→ **What is needed**: Look for the line that has "Memo 38: [945,157,1010,209]" in the material below; please repeat it and every line after it, exactly, up to and including the line that has "Sticky - statement: [538,244,970,482]", and nothing else.

→ **Records to use**:
Segment Open

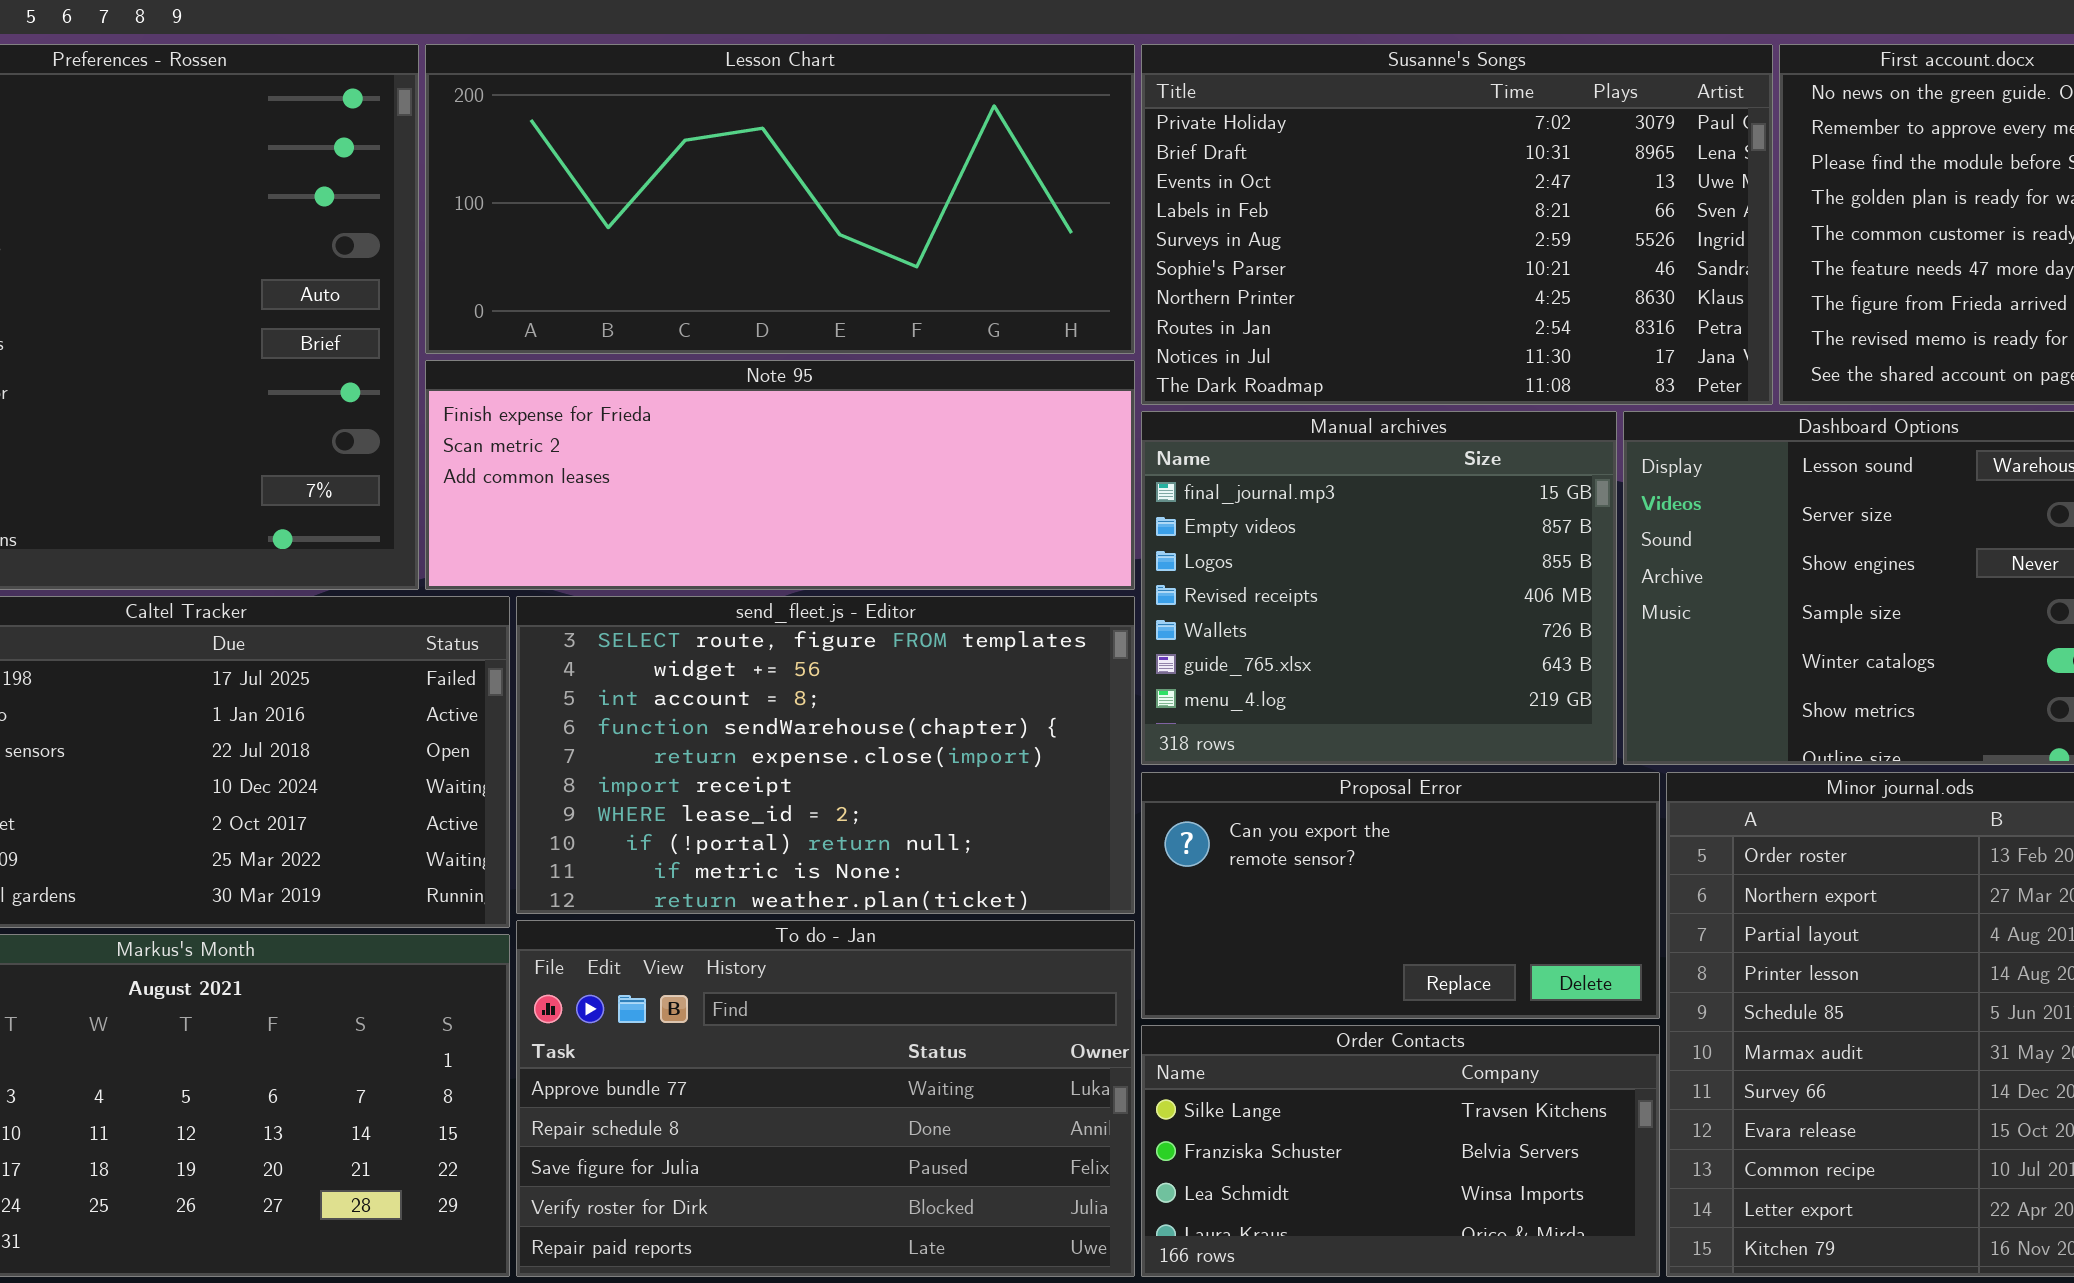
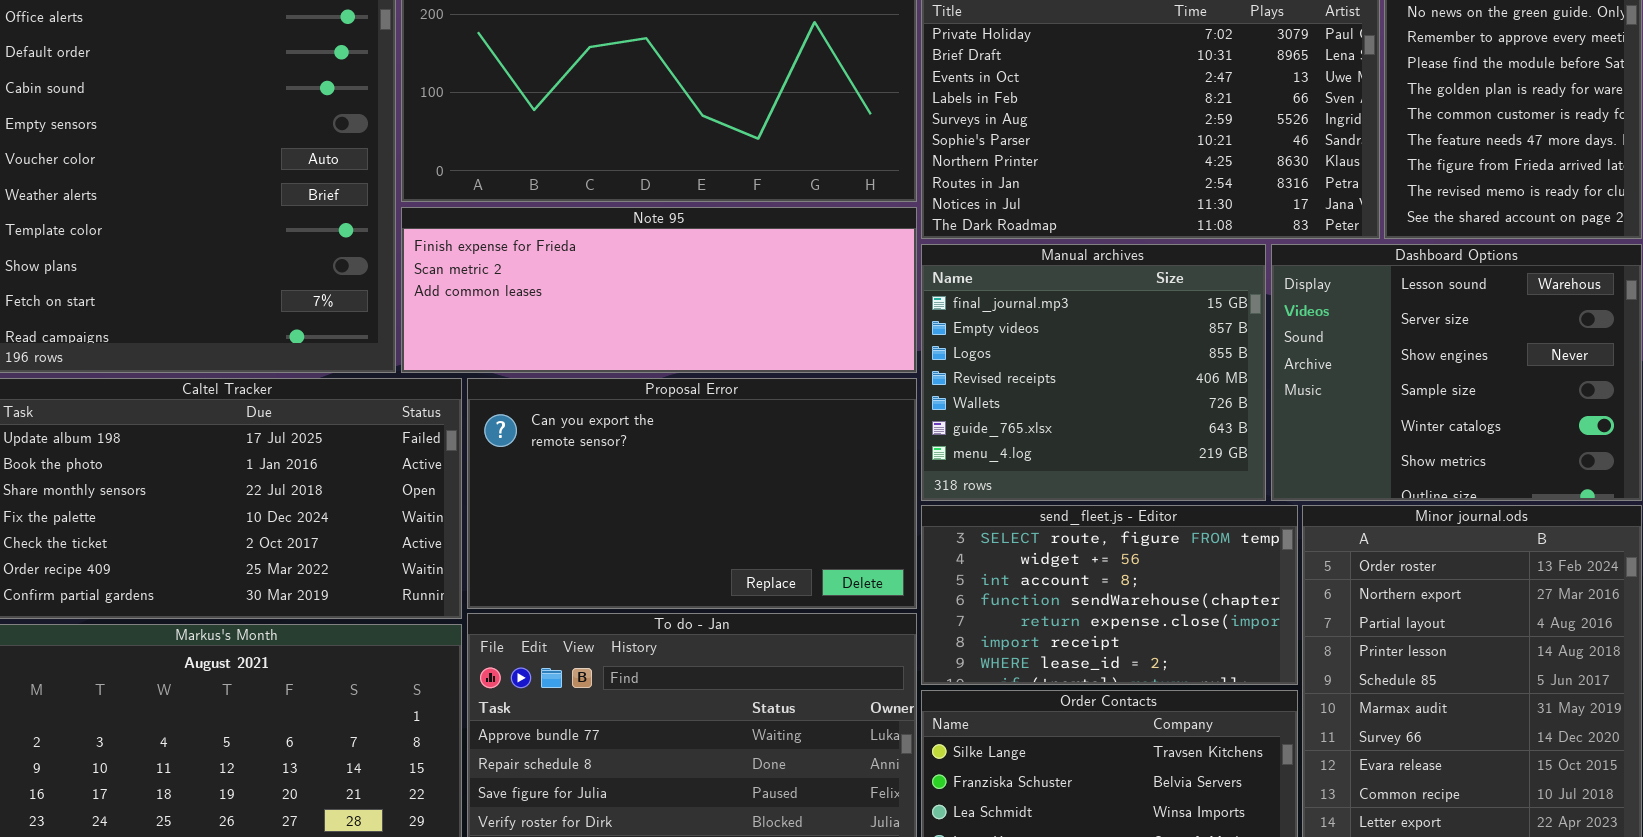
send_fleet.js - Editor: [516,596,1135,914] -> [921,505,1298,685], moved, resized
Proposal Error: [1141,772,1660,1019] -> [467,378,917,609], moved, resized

Segment Closed
Segment Open

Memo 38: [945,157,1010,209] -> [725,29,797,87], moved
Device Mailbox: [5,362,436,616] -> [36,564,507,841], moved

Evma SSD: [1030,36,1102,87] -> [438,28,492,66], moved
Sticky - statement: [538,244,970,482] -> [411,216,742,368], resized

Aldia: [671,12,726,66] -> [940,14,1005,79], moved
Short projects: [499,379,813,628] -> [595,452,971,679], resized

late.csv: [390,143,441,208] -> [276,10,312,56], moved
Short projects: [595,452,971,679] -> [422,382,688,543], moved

Segment Closed

→ **Task solution**:
Memo 38: [945,157,1010,209] -> [725,29,797,87], moved
Device Mailbox: [5,362,436,616] -> [36,564,507,841], moved

Evma SSD: [1030,36,1102,87] -> [438,28,492,66], moved
Sticky - statement: [538,244,970,482] -> [411,216,742,368], resized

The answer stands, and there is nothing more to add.